[DATASET EXTRACT Boundary: Start]

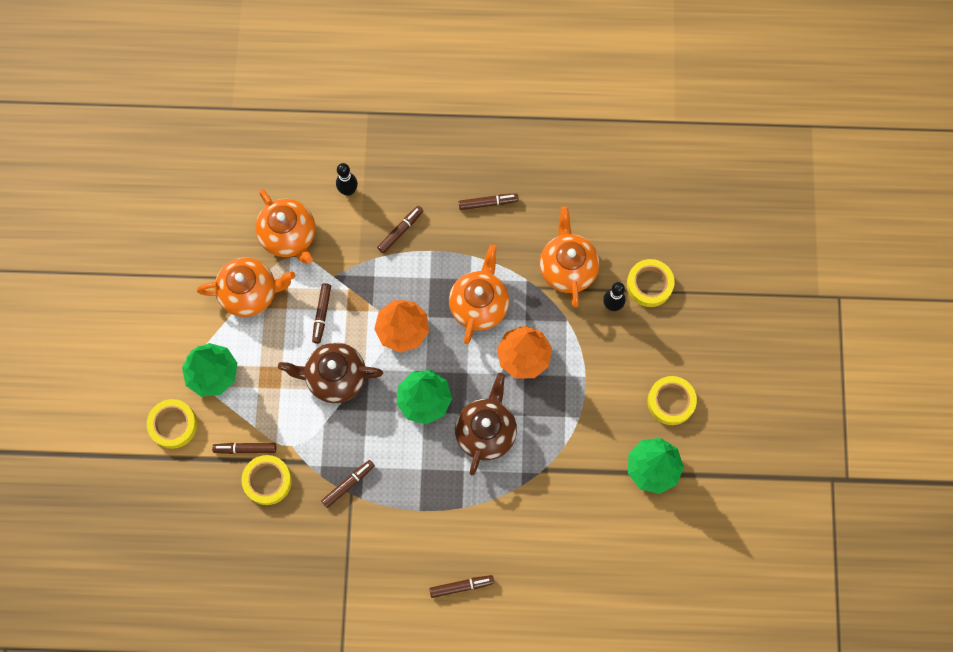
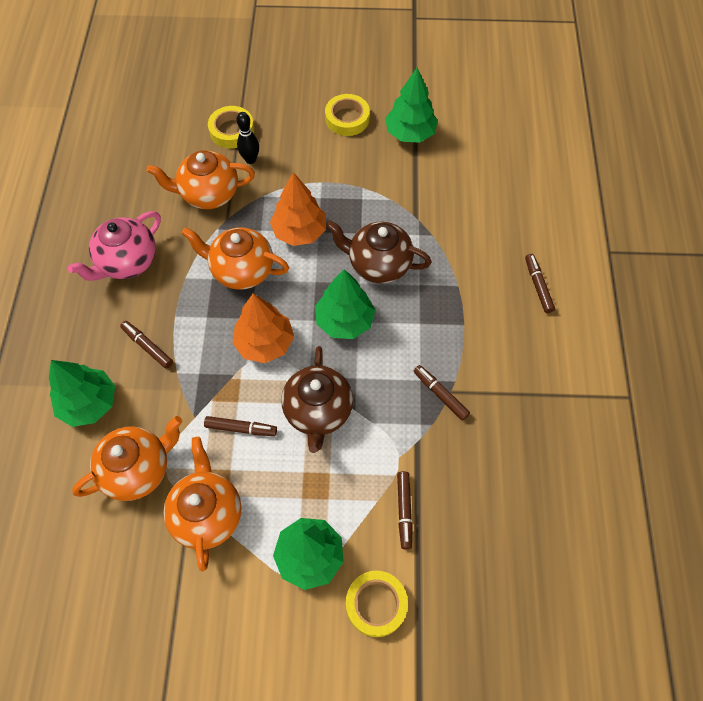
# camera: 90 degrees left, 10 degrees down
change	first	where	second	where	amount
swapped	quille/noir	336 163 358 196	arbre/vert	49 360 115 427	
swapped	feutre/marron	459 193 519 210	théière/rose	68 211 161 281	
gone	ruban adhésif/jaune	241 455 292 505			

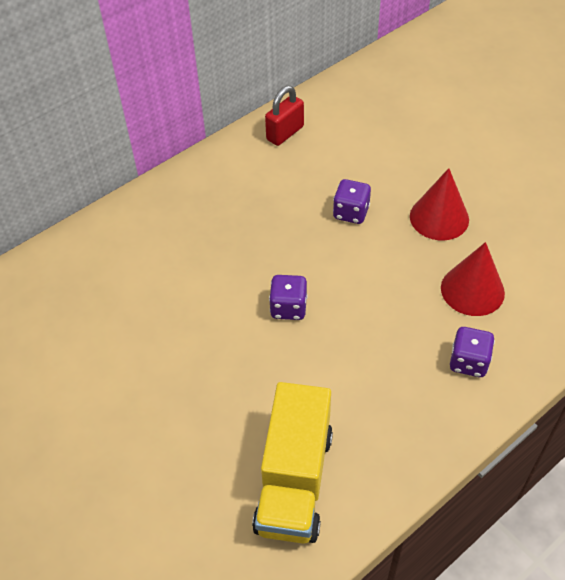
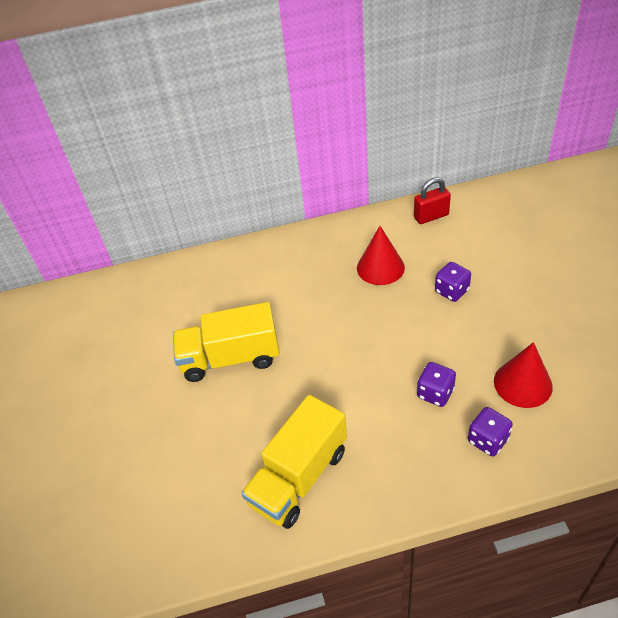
# camera: 30 degrees right, 5 degrees down
change	first	where	second	where	amount
shifted	cône/rouge	410 168 469 240		357 226 405 285	
shifted	dé/violet	269 275 307 320		417 362 456 407	
new			camion/jaune	173 302 280 382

[DATASET EXTRACT Boundary: End]

- **PROBLEM**: Copy out the data verbatim, excluding the pictures.

- **SOLUTION TO THIS PROBLEM**:
# camera: 90 degrees left, 10 degrees down
change	first	where	second	where	amount
swapped	quille/noir	336 163 358 196	arbre/vert	49 360 115 427	
swapped	feutre/marron	459 193 519 210	théière/rose	68 211 161 281	
gone	ruban adhésif/jaune	241 455 292 505			

# camera: 30 degrees right, 5 degrees down
change	first	where	second	where	amount
shifted	cône/rouge	410 168 469 240		357 226 405 285	
shifted	dé/violet	269 275 307 320		417 362 456 407	
new			camion/jaune	173 302 280 382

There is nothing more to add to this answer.